── EXTRACTED ENTRIES

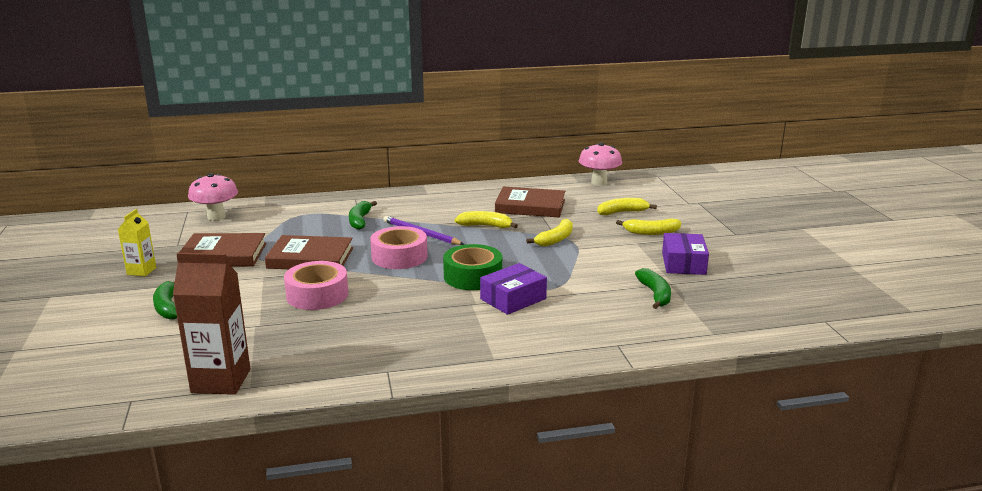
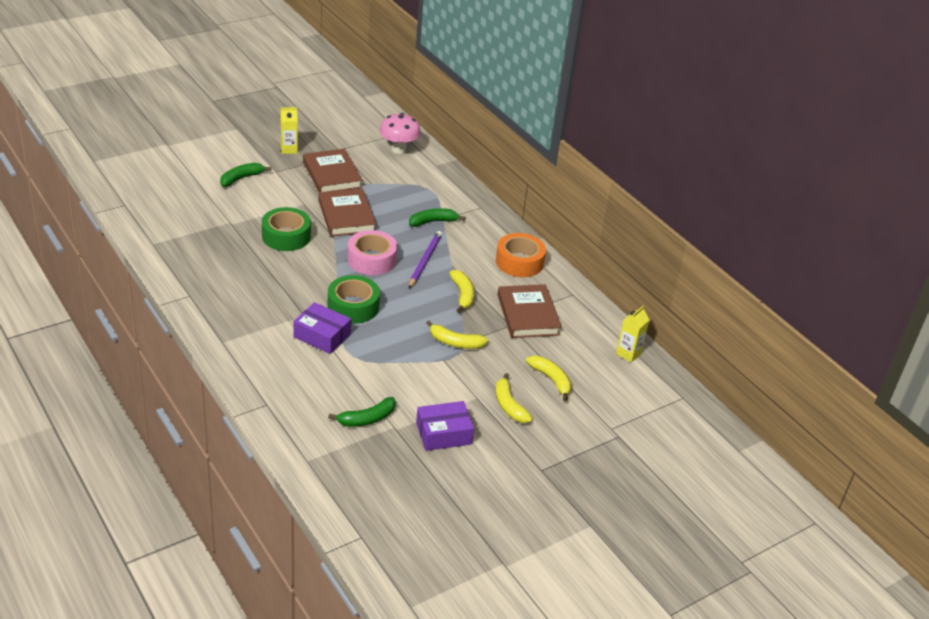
camera: 65 degrees right, 15 degrees up
(221, 381) = (155, 230): brown carton -> none
(317, 295) = (286, 236): pink tape -> green tape
(453, 197) = (519, 262): none -> orange tape
(599, 182) = (628, 354): pink mushroom -> yellow carton

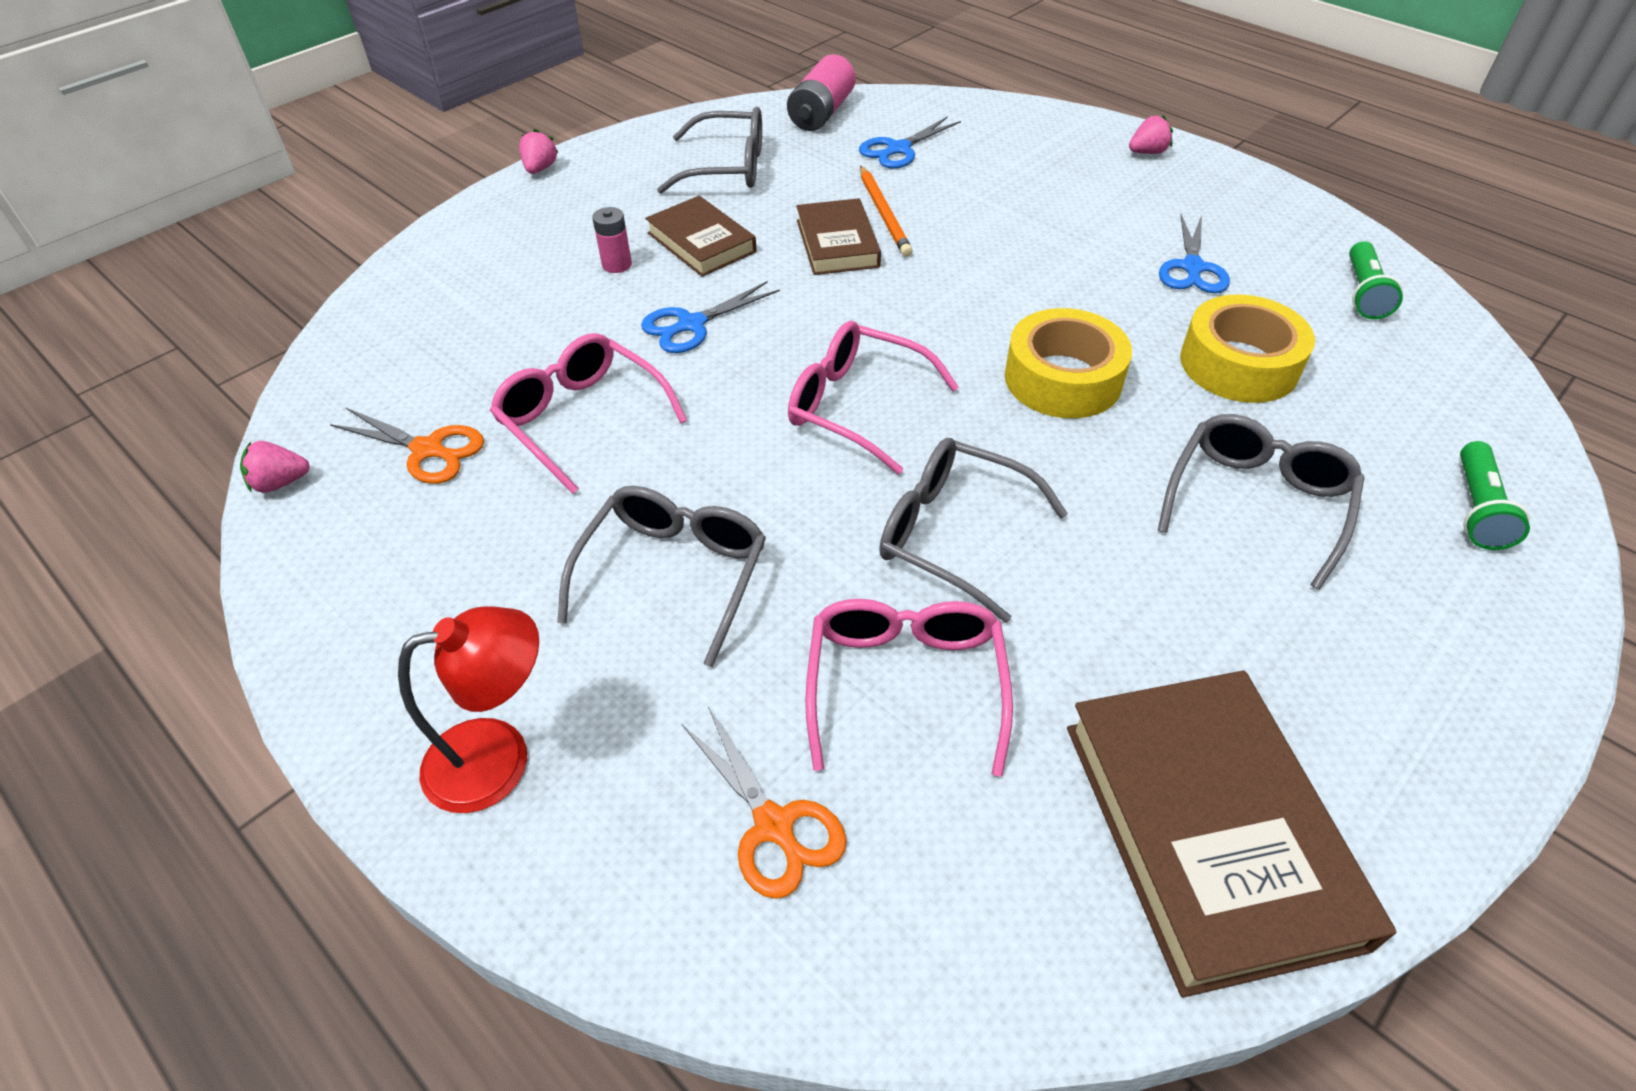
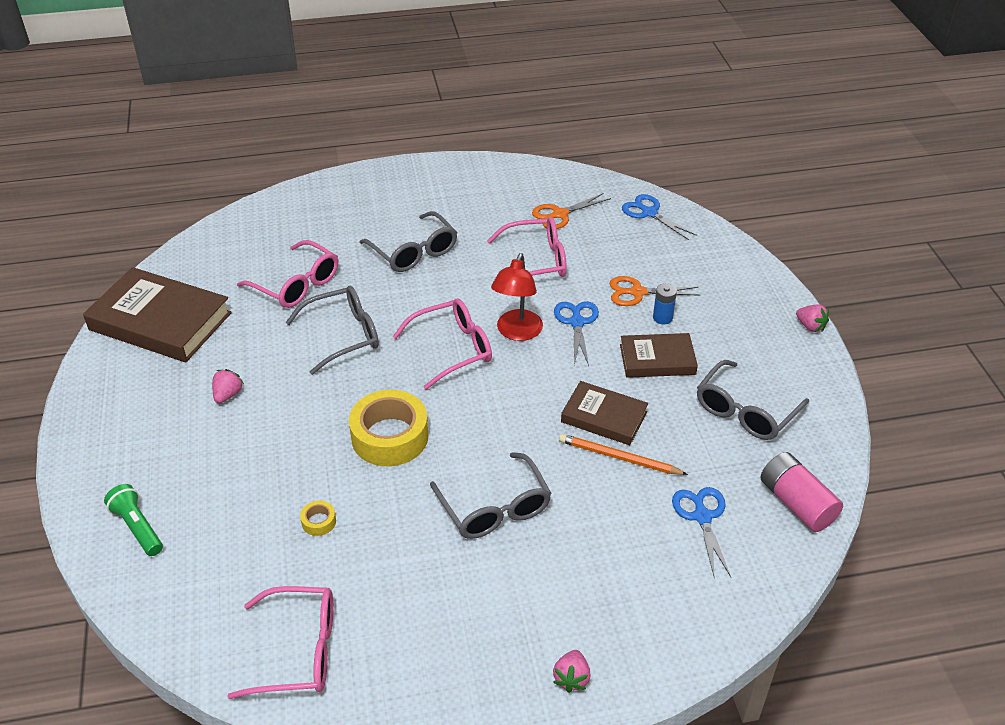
camera: 125 degrees right, 5 degrees down
(280, 483) = (577, 175): pink strawberry -> pink strawberry (228, 395)
(499, 758) = (381, 189): red lamp -> red lamp (517, 332)
(617, 264) = (662, 318): pink battery -> blue battery
(773, 825) = (287, 232): orange scissors -> orange scissors (638, 292)
(1192, 267) = (415, 577): blue scissors -> blue scissors (649, 213)
(1239, 364) = (319, 522): yellow tape -> yellow tape, size x0.41
(1257, 502) = (240, 446): grey glasses -> grey glasses (495, 508)
(1363, 293) = (299, 651): green flashlight -> pink glasses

────

REQUEST: When the string "glasses" appears in a line of the records above, that line is to be copied.

RESULT:
(1257, 502) = (240, 446): grey glasses -> grey glasses (495, 508)
(1363, 293) = (299, 651): green flashlight -> pink glasses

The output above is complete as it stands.